◆ **Task to carry out**: Repeat the data as given. Images do not go in the copy.

◆ **Records excerpted from a collection**:
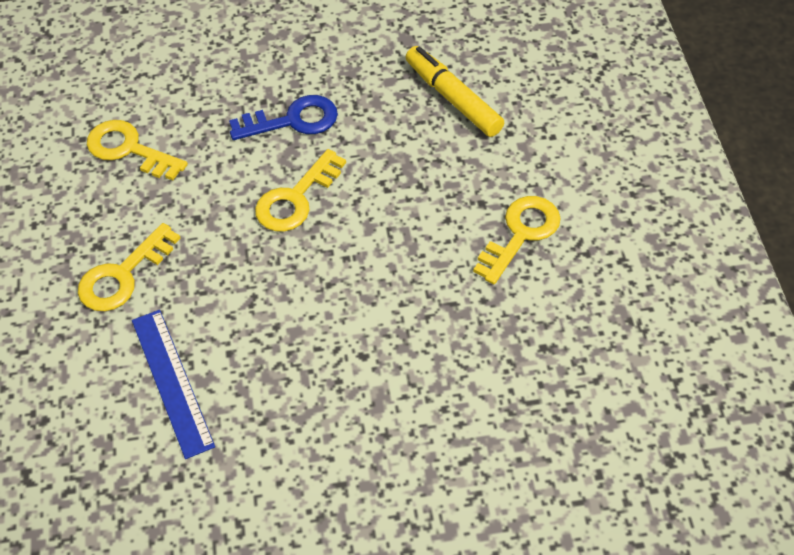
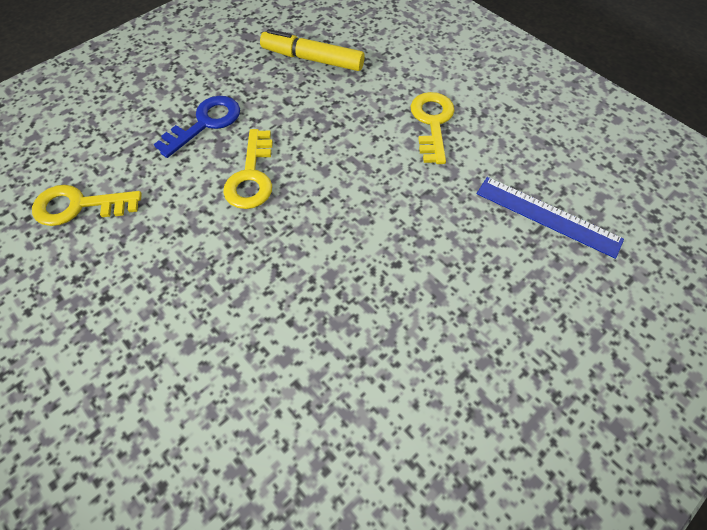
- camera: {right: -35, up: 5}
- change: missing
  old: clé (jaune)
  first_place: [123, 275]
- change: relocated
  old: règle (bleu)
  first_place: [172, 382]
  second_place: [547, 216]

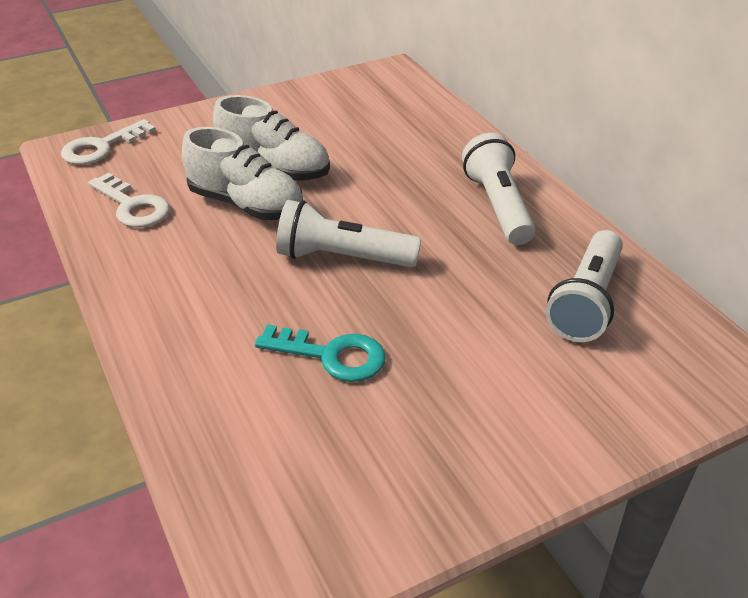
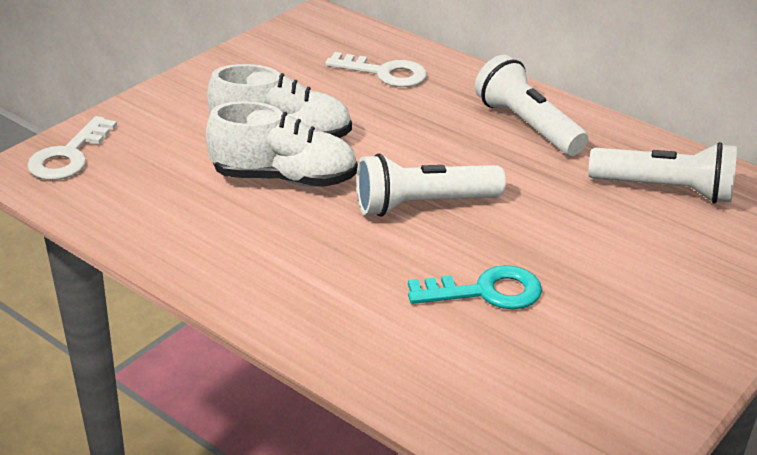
- camera: {right: -25, up: -5}
- change: relocated
  old: clé (blanc)
  first_place: [133, 206]
  second_place: [385, 73]
- change: spun
  old: lampe de poche (blanc)
  first_place: [586, 302]
  second_place: [665, 190]
  degrees: -75

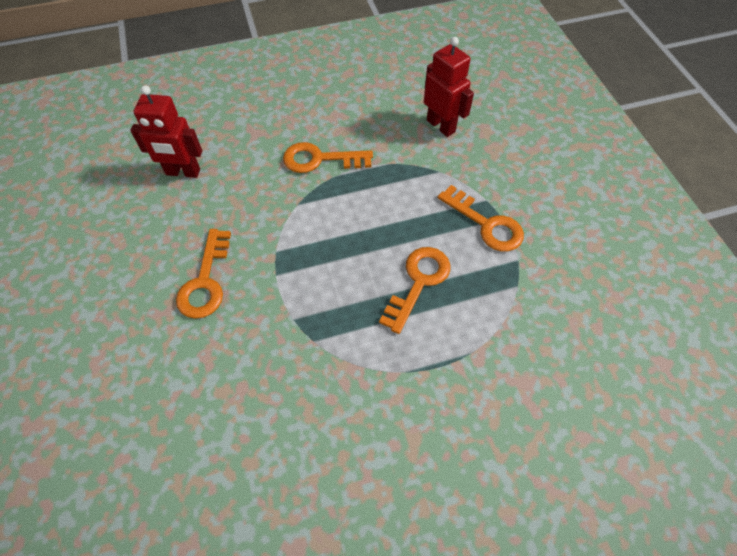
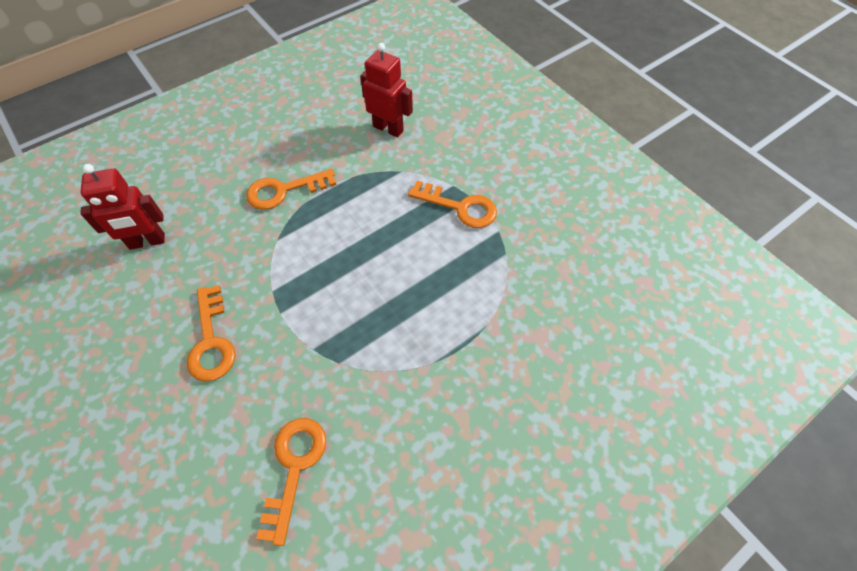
- camera: {right: -20, up: 0}
- change: relocated
  old: clé (orange)
  first_place: [418, 282]
  second_place: [294, 467]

◆ **Task answer**:
- camera: {right: -35, up: 5}
- change: missing
  old: clé (jaune)
  first_place: [123, 275]
- change: relocated
  old: règle (bleu)
  first_place: [172, 382]
  second_place: [547, 216]

- camera: {right: -25, up: -5}
- change: relocated
  old: clé (blanc)
  first_place: [133, 206]
  second_place: [385, 73]
- change: spun
  old: lampe de poche (blanc)
  first_place: [586, 302]
  second_place: [665, 190]
  degrees: -75

- camera: {right: -20, up: 0}
- change: relocated
  old: clé (orange)
  first_place: [418, 282]
  second_place: [294, 467]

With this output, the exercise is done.